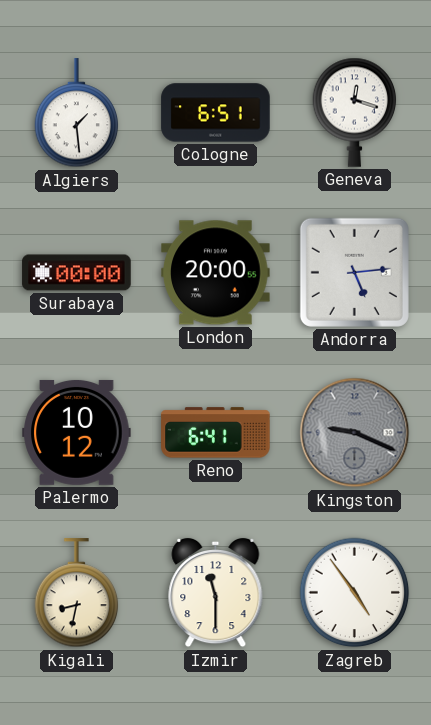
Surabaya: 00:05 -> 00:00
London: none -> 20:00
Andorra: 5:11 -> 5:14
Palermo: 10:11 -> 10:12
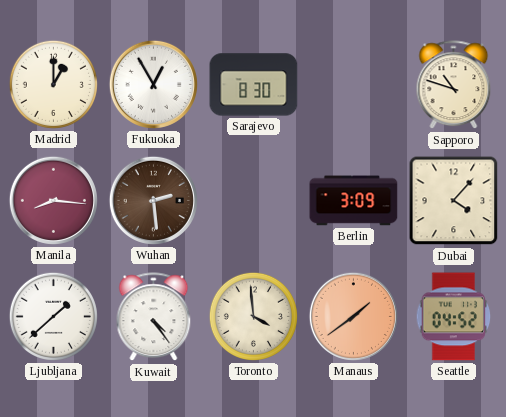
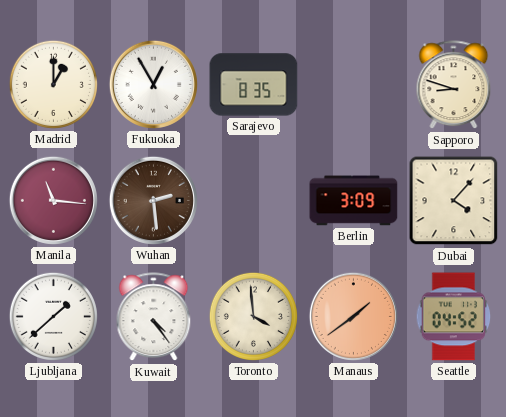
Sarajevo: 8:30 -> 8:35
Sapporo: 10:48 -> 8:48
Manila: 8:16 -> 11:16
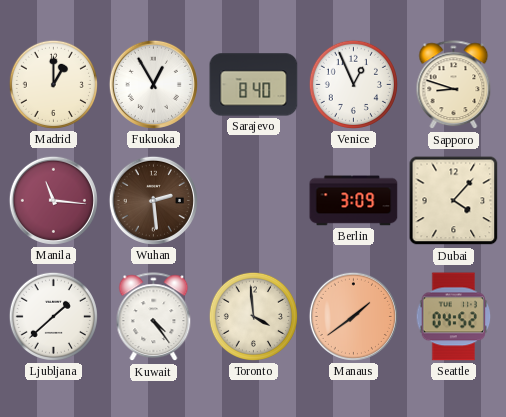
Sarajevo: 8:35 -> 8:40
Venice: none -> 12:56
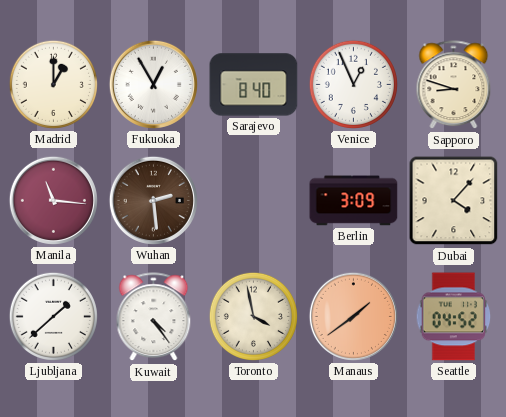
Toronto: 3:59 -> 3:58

==============================

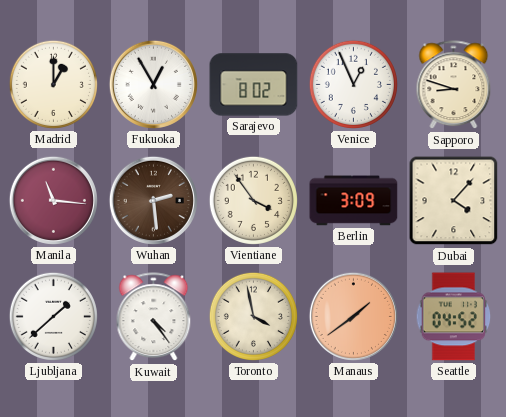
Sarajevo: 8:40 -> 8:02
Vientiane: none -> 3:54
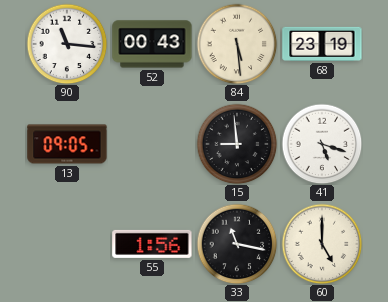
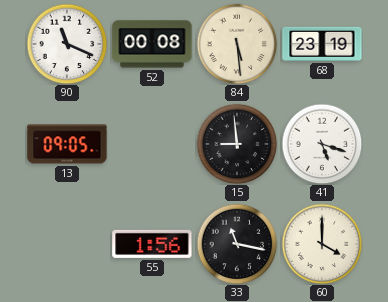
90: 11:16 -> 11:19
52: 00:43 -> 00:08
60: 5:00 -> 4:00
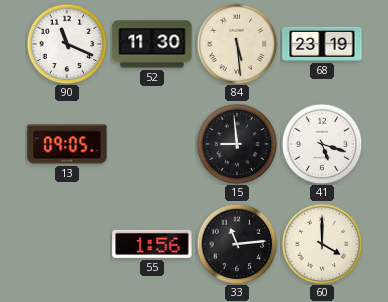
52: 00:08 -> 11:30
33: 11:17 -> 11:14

==============================

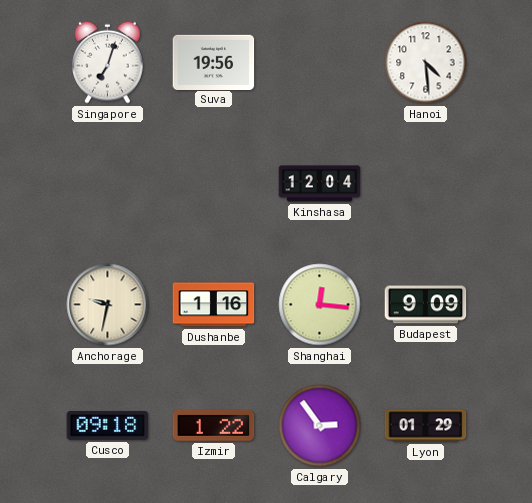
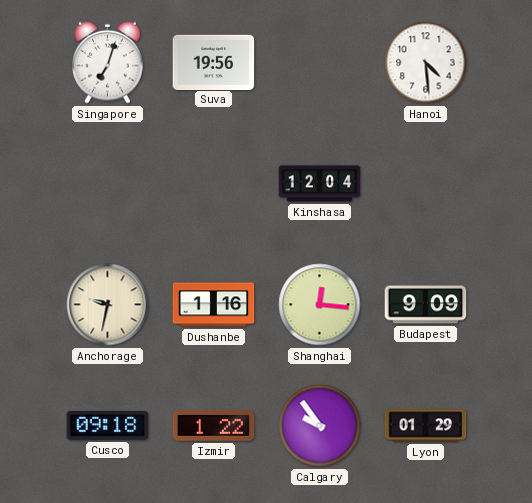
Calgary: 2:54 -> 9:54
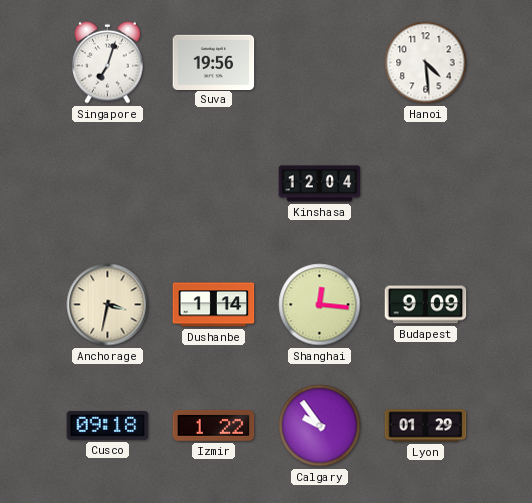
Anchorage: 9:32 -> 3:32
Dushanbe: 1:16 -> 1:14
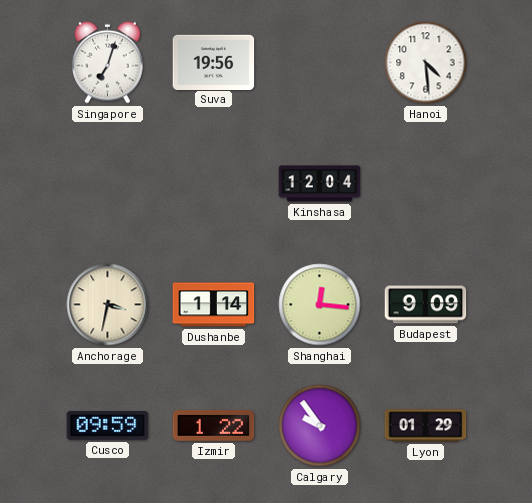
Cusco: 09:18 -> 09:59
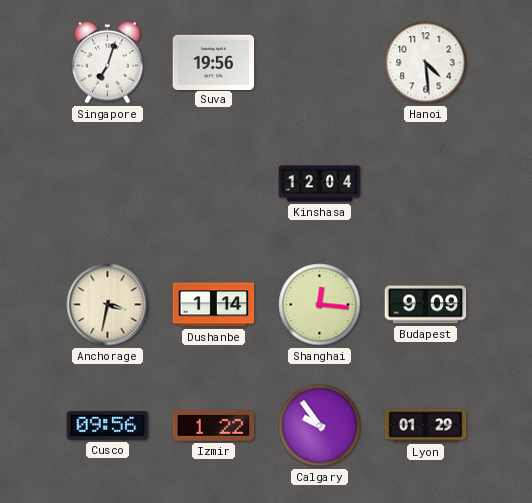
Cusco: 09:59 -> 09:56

==============================

§ Description of the task
Rename "Vientiane" to "Luang Prabang" in the records starting at the line that contains "Sarajevo: 8:40 -> 8:02" and ending at the line that contains "60: 5:00 -> 4:00". Change nothing else, and leave the pictures out of the answer.

§ Result
Sarajevo: 8:40 -> 8:02
Luang Prabang: none -> 3:54
90: 11:16 -> 11:19
52: 00:43 -> 00:08
60: 5:00 -> 4:00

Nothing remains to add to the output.